▶ [TASK DETAILS]: Output the entire listing below line for line, with every character unchanged.
======== MATERIAL FOR THIS EXERCISE
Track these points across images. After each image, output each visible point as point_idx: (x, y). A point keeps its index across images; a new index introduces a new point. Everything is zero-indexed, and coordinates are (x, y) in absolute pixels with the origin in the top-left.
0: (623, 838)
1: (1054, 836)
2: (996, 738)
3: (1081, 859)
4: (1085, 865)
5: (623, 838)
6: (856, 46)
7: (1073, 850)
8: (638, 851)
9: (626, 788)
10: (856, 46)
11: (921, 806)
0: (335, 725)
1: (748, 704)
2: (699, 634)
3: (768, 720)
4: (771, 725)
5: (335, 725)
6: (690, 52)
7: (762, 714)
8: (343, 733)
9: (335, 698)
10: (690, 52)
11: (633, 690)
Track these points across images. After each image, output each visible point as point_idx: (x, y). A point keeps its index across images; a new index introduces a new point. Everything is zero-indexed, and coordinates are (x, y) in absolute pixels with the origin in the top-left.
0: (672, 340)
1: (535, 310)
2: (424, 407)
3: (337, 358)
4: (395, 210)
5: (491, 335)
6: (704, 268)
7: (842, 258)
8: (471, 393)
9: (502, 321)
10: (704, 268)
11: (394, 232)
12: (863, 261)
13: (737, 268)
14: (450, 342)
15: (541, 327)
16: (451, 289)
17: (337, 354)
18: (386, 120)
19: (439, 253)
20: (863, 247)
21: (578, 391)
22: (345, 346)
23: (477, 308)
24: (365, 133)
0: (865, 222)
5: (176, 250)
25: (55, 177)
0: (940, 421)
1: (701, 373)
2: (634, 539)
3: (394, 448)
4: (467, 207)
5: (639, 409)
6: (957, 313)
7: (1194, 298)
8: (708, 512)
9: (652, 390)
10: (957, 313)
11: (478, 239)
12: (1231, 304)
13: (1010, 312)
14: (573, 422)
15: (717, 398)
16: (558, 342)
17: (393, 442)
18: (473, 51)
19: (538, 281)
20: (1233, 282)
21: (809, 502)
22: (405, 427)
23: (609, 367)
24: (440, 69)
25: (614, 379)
================
▶ [RESPONSE TO THE EXERCISE]:
Track these points across images. After each image, output each visible point as point_idx: (x, y). A point keeps its index across images; a new index introduces a new point. Everything is zero-indexed, and coordinates are (x, y) in absolute pixels with the origin in the top-left.
0: (623, 838)
1: (1054, 836)
2: (996, 738)
3: (1081, 859)
4: (1085, 865)
5: (623, 838)
6: (856, 46)
7: (1073, 850)
8: (638, 851)
9: (626, 788)
10: (856, 46)
11: (921, 806)
0: (335, 725)
1: (748, 704)
2: (699, 634)
3: (768, 720)
4: (771, 725)
5: (335, 725)
6: (690, 52)
7: (762, 714)
8: (343, 733)
9: (335, 698)
10: (690, 52)
11: (633, 690)
Track these points across images. After each image, output each visible point as point_idx: (x, y). A point keeps its index across images; a new index introduces a new point. Everything is zero-indexed, and coordinates are (x, y) in absolute pixels with the origin in the top-left.
0: (672, 340)
1: (535, 310)
2: (424, 407)
3: (337, 358)
4: (395, 210)
5: (491, 335)
6: (704, 268)
7: (842, 258)
8: (471, 393)
9: (502, 321)
10: (704, 268)
11: (394, 232)
12: (863, 261)
13: (737, 268)
14: (450, 342)
15: (541, 327)
16: (451, 289)
17: (337, 354)
18: (386, 120)
19: (439, 253)
20: (863, 247)
21: (578, 391)
22: (345, 346)
23: (477, 308)
24: (365, 133)
0: (865, 222)
5: (176, 250)
25: (55, 177)
0: (940, 421)
1: (701, 373)
2: (634, 539)
3: (394, 448)
4: (467, 207)
5: (639, 409)
6: (957, 313)
7: (1194, 298)
8: (708, 512)
9: (652, 390)
10: (957, 313)
11: (478, 239)
12: (1231, 304)
13: (1010, 312)
14: (573, 422)
15: (717, 398)
16: (558, 342)
17: (393, 442)
18: (473, 51)
19: (538, 281)
20: (1233, 282)
21: (809, 502)
22: (405, 427)
23: (609, 367)
24: (440, 69)
25: (614, 379)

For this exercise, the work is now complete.